▶ _Problem statement_
Nothing may be dropped or altered: reproduce all the data.

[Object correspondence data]
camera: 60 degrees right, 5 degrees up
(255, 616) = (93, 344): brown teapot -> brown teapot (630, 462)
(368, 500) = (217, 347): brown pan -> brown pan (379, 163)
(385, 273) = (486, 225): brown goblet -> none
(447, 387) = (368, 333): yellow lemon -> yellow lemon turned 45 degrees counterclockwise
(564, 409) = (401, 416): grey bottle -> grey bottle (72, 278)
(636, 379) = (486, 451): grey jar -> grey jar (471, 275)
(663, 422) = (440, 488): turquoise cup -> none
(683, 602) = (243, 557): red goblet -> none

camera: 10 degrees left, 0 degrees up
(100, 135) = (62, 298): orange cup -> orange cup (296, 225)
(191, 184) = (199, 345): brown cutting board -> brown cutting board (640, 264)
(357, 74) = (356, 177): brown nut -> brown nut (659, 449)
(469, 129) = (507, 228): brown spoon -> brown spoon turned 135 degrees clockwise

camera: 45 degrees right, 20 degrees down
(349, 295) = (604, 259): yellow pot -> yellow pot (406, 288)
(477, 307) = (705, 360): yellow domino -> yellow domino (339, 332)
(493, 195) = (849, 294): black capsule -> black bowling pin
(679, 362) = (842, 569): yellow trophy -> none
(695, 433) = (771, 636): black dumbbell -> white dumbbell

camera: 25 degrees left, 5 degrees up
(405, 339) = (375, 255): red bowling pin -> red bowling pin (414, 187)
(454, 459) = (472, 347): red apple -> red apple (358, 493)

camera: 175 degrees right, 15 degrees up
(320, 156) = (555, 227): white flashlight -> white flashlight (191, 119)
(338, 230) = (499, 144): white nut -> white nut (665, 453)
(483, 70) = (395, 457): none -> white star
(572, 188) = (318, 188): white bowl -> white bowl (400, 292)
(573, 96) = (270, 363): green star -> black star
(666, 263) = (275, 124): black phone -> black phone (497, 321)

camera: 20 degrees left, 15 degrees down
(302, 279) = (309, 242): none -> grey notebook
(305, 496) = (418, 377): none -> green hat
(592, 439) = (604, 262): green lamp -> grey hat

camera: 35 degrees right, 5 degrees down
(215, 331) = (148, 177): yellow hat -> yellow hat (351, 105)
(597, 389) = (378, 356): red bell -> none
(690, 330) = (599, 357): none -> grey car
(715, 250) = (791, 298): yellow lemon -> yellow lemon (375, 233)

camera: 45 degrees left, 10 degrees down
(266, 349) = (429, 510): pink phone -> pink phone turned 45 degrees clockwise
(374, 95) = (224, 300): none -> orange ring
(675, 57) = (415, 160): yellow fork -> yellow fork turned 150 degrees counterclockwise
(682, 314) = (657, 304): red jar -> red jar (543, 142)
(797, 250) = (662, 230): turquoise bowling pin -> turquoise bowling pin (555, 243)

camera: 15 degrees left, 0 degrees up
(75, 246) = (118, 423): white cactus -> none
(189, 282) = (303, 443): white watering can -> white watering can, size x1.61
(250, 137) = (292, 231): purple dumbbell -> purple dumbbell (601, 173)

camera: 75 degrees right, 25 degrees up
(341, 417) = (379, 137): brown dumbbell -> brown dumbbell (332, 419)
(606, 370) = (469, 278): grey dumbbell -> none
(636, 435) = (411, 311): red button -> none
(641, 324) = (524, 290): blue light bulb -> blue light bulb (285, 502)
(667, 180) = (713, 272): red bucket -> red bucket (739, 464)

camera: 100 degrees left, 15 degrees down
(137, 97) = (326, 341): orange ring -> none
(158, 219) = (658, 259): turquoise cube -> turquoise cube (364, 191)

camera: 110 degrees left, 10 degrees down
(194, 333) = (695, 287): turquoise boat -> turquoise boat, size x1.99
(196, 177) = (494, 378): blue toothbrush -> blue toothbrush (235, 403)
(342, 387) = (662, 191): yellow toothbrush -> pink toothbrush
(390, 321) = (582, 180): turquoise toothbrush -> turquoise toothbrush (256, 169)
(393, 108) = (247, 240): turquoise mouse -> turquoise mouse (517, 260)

▶ _Your solution_
camera: 60 degrees right, 5 degrees up
(255, 616) = (93, 344): brown teapot -> brown teapot (630, 462)
(368, 500) = (217, 347): brown pan -> brown pan (379, 163)
(385, 273) = (486, 225): brown goblet -> none
(447, 387) = (368, 333): yellow lemon -> yellow lemon turned 45 degrees counterclockwise
(564, 409) = (401, 416): grey bottle -> grey bottle (72, 278)
(636, 379) = (486, 451): grey jar -> grey jar (471, 275)
(663, 422) = (440, 488): turquoise cup -> none
(683, 602) = (243, 557): red goblet -> none

camera: 10 degrees left, 0 degrees up
(100, 135) = (62, 298): orange cup -> orange cup (296, 225)
(191, 184) = (199, 345): brown cutting board -> brown cutting board (640, 264)
(357, 74) = (356, 177): brown nut -> brown nut (659, 449)
(469, 129) = (507, 228): brown spoon -> brown spoon turned 135 degrees clockwise

camera: 45 degrees right, 20 degrees down
(349, 295) = (604, 259): yellow pot -> yellow pot (406, 288)
(477, 307) = (705, 360): yellow domino -> yellow domino (339, 332)
(493, 195) = (849, 294): black capsule -> black bowling pin
(679, 362) = (842, 569): yellow trophy -> none
(695, 433) = (771, 636): black dumbbell -> white dumbbell

camera: 25 degrees left, 5 degrees up
(405, 339) = (375, 255): red bowling pin -> red bowling pin (414, 187)
(454, 459) = (472, 347): red apple -> red apple (358, 493)

camera: 175 degrees right, 15 degrees up
(320, 156) = (555, 227): white flashlight -> white flashlight (191, 119)
(338, 230) = (499, 144): white nut -> white nut (665, 453)
(483, 70) = (395, 457): none -> white star
(572, 188) = (318, 188): white bowl -> white bowl (400, 292)
(573, 96) = (270, 363): green star -> black star
(666, 263) = (275, 124): black phone -> black phone (497, 321)

camera: 20 degrees left, 15 degrees down
(302, 279) = (309, 242): none -> grey notebook
(305, 496) = (418, 377): none -> green hat
(592, 439) = (604, 262): green lamp -> grey hat

camera: 35 degrees right, 5 degrees down
(215, 331) = (148, 177): yellow hat -> yellow hat (351, 105)
(597, 389) = (378, 356): red bell -> none
(690, 330) = (599, 357): none -> grey car
(715, 250) = (791, 298): yellow lemon -> yellow lemon (375, 233)

camera: 45 degrees left, 10 degrees down
(266, 349) = (429, 510): pink phone -> pink phone turned 45 degrees clockwise
(374, 95) = (224, 300): none -> orange ring
(675, 57) = (415, 160): yellow fork -> yellow fork turned 150 degrees counterclockwise
(682, 314) = (657, 304): red jar -> red jar (543, 142)
(797, 250) = (662, 230): turquoise bowling pin -> turquoise bowling pin (555, 243)

camera: 15 degrees left, 0 degrees up
(75, 246) = (118, 423): white cactus -> none
(189, 282) = (303, 443): white watering can -> white watering can, size x1.61
(250, 137) = (292, 231): purple dumbbell -> purple dumbbell (601, 173)

camera: 75 degrees right, 25 degrees up
(341, 417) = (379, 137): brown dumbbell -> brown dumbbell (332, 419)
(606, 370) = (469, 278): grey dumbbell -> none
(636, 435) = (411, 311): red button -> none
(641, 324) = (524, 290): blue light bulb -> blue light bulb (285, 502)
(667, 180) = (713, 272): red bucket -> red bucket (739, 464)

camera: 100 degrees left, 15 degrees down
(137, 97) = (326, 341): orange ring -> none
(158, 219) = (658, 259): turquoise cube -> turquoise cube (364, 191)

camera: 110 degrees left, 10 degrees down
(194, 333) = (695, 287): turquoise boat -> turquoise boat, size x1.99
(196, 177) = (494, 378): blue toothbrush -> blue toothbrush (235, 403)
(342, 387) = (662, 191): yellow toothbrush -> pink toothbrush
(390, 321) = (582, 180): turquoise toothbrush -> turquoise toothbrush (256, 169)
(393, 108) = (247, 240): turquoise mouse -> turquoise mouse (517, 260)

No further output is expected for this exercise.